Stored data entries:
= = = = =
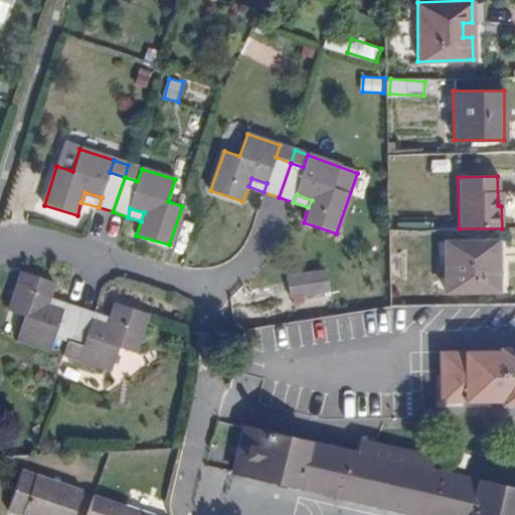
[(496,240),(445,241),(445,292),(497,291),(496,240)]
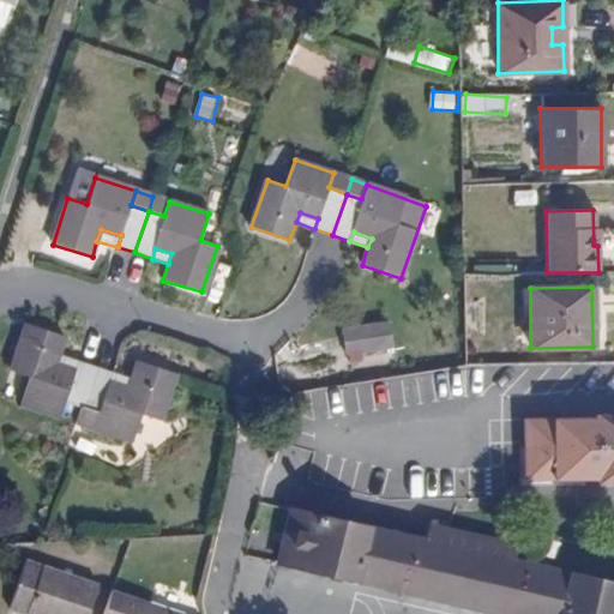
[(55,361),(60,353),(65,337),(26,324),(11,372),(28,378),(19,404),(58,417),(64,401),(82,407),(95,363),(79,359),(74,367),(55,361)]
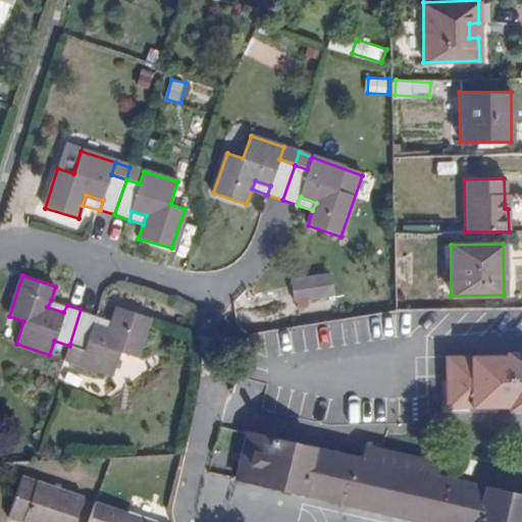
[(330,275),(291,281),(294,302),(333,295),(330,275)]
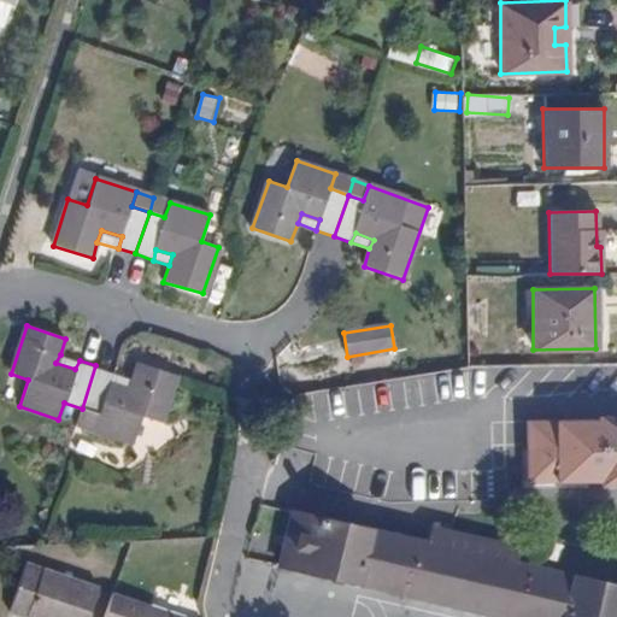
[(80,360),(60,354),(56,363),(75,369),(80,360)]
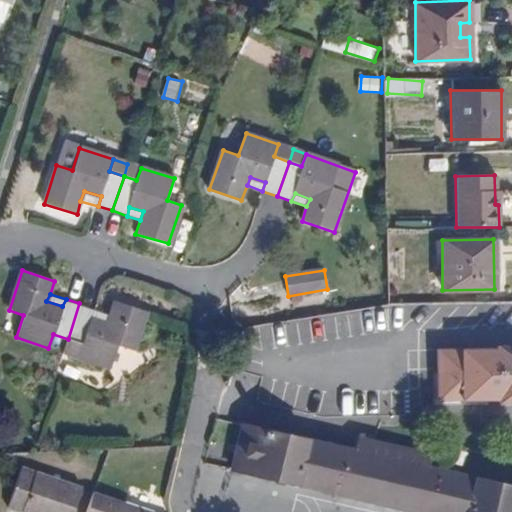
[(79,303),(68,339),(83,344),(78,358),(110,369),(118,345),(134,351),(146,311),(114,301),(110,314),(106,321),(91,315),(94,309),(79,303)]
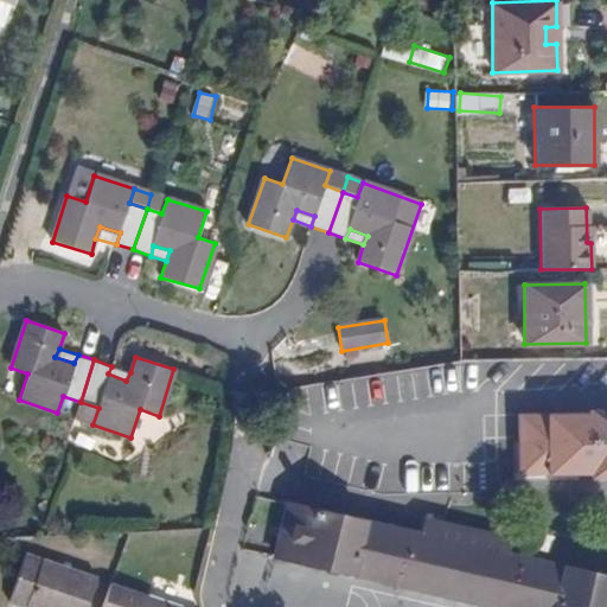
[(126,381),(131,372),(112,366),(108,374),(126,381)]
= = = = =
Problem to solve:
Write out the data once more exactly, omitting the pictures.

Final answer:
[(496,240),(445,241),(445,292),(497,291),(496,240)]
[(55,361),(60,353),(65,337),(26,324),(11,372),(28,378),(19,404),(58,417),(64,401),(82,407),(95,363),(79,359),(74,367),(55,361)]
[(330,275),(291,281),(294,302),(333,295),(330,275)]
[(80,360),(60,354),(56,363),(75,369),(80,360)]
[(79,303),(68,339),(83,344),(78,358),(110,369),(118,345),(134,351),(146,311),(114,301),(110,314),(106,321),(91,315),(94,309),(79,303)]
[(126,381),(131,372),(112,366),(108,374),(126,381)]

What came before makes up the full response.